*** Opening of Data extracts ***
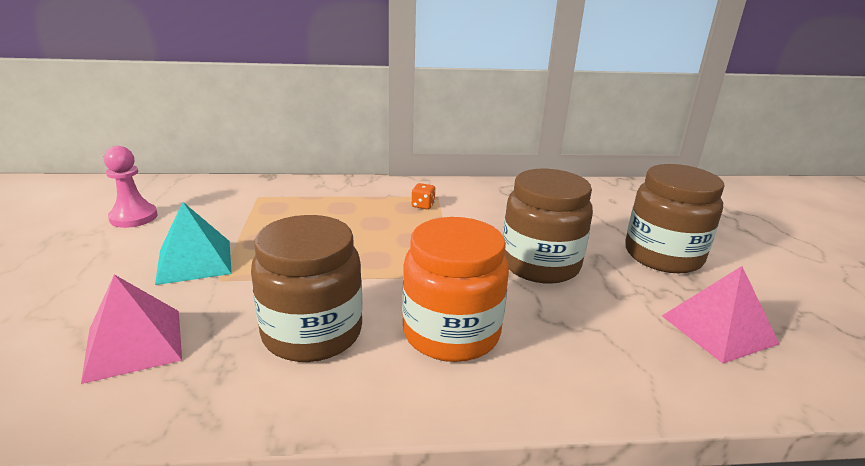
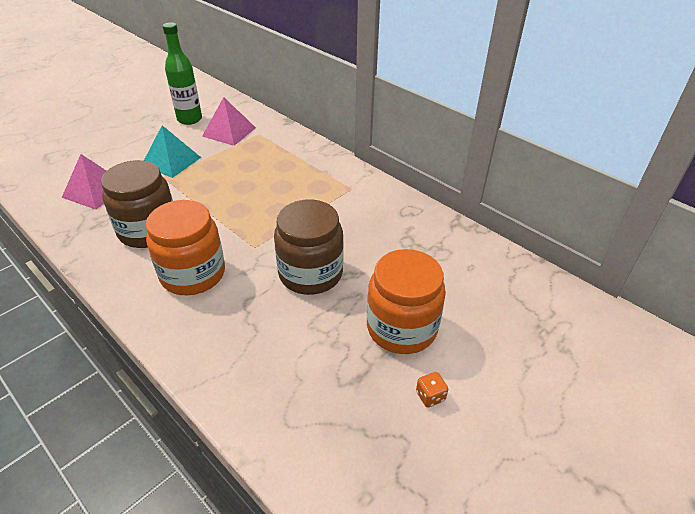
camera: 50 degrees right, 15 degrees up
(133, 217) = (189, 119): pink pawn -> green bottle
(423, 205) = (329, 190): orange dice -> orange dice (430, 396)
(663, 255) = (401, 328): brown jar -> orange jar
(718, 329) = (317, 390): pink pyramid -> pink pyramid (229, 131)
*** Close of Data extracts ***
▸ **Work required**: Images are to be omitted; repeat the remaining data above exactly.

▸ **The completed task**:
camera: 50 degrees right, 15 degrees up
(133, 217) = (189, 119): pink pawn -> green bottle
(423, 205) = (329, 190): orange dice -> orange dice (430, 396)
(663, 255) = (401, 328): brown jar -> orange jar
(718, 329) = (317, 390): pink pyramid -> pink pyramid (229, 131)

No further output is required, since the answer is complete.